WHAT YOU HAVE TO DO – Give the entries again exactly, every one of them.

MATERIAL SHOWN –
---*---

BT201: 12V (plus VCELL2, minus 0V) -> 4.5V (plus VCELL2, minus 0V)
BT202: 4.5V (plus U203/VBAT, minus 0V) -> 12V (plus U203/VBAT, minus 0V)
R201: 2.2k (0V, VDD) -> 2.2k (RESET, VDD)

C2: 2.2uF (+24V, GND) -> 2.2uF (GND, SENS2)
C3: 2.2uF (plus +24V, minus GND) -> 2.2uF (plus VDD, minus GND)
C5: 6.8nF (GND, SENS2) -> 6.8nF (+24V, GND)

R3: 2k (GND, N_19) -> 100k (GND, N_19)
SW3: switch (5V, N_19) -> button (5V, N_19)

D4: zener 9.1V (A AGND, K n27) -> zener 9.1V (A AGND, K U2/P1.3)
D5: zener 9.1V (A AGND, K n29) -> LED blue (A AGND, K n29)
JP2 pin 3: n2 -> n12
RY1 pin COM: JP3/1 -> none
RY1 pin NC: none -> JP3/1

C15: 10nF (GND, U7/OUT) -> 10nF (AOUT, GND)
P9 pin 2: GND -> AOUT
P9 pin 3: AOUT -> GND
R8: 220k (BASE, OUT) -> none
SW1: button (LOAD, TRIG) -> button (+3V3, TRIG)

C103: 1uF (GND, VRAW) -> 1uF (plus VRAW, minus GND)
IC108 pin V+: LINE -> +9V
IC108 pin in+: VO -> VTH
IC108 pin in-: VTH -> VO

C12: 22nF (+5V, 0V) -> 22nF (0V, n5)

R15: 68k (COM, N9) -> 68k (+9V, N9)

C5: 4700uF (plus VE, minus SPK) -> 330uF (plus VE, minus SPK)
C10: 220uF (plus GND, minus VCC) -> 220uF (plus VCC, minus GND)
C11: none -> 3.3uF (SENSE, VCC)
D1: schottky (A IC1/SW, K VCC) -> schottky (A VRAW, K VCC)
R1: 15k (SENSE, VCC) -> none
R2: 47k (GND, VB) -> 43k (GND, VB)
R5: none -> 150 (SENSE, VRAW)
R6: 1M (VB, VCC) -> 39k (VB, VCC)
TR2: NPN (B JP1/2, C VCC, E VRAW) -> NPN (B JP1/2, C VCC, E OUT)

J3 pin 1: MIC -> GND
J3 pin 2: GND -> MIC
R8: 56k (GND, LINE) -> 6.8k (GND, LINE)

---*---

COMPLETED EXERCISE –
BT201: 12V (plus VCELL2, minus 0V) -> 4.5V (plus VCELL2, minus 0V)
BT202: 4.5V (plus U203/VBAT, minus 0V) -> 12V (plus U203/VBAT, minus 0V)
R201: 2.2k (0V, VDD) -> 2.2k (RESET, VDD)

C2: 2.2uF (+24V, GND) -> 2.2uF (GND, SENS2)
C3: 2.2uF (plus +24V, minus GND) -> 2.2uF (plus VDD, minus GND)
C5: 6.8nF (GND, SENS2) -> 6.8nF (+24V, GND)

R3: 2k (GND, N_19) -> 100k (GND, N_19)
SW3: switch (5V, N_19) -> button (5V, N_19)

D4: zener 9.1V (A AGND, K n27) -> zener 9.1V (A AGND, K U2/P1.3)
D5: zener 9.1V (A AGND, K n29) -> LED blue (A AGND, K n29)
JP2 pin 3: n2 -> n12
RY1 pin COM: JP3/1 -> none
RY1 pin NC: none -> JP3/1

C15: 10nF (GND, U7/OUT) -> 10nF (AOUT, GND)
P9 pin 2: GND -> AOUT
P9 pin 3: AOUT -> GND
R8: 220k (BASE, OUT) -> none
SW1: button (LOAD, TRIG) -> button (+3V3, TRIG)

C103: 1uF (GND, VRAW) -> 1uF (plus VRAW, minus GND)
IC108 pin V+: LINE -> +9V
IC108 pin in+: VO -> VTH
IC108 pin in-: VTH -> VO

C12: 22nF (+5V, 0V) -> 22nF (0V, n5)

R15: 68k (COM, N9) -> 68k (+9V, N9)

C5: 4700uF (plus VE, minus SPK) -> 330uF (plus VE, minus SPK)
C10: 220uF (plus GND, minus VCC) -> 220uF (plus VCC, minus GND)
C11: none -> 3.3uF (SENSE, VCC)
D1: schottky (A IC1/SW, K VCC) -> schottky (A VRAW, K VCC)
R1: 15k (SENSE, VCC) -> none
R2: 47k (GND, VB) -> 43k (GND, VB)
R5: none -> 150 (SENSE, VRAW)
R6: 1M (VB, VCC) -> 39k (VB, VCC)
TR2: NPN (B JP1/2, C VCC, E VRAW) -> NPN (B JP1/2, C VCC, E OUT)

J3 pin 1: MIC -> GND
J3 pin 2: GND -> MIC
R8: 56k (GND, LINE) -> 6.8k (GND, LINE)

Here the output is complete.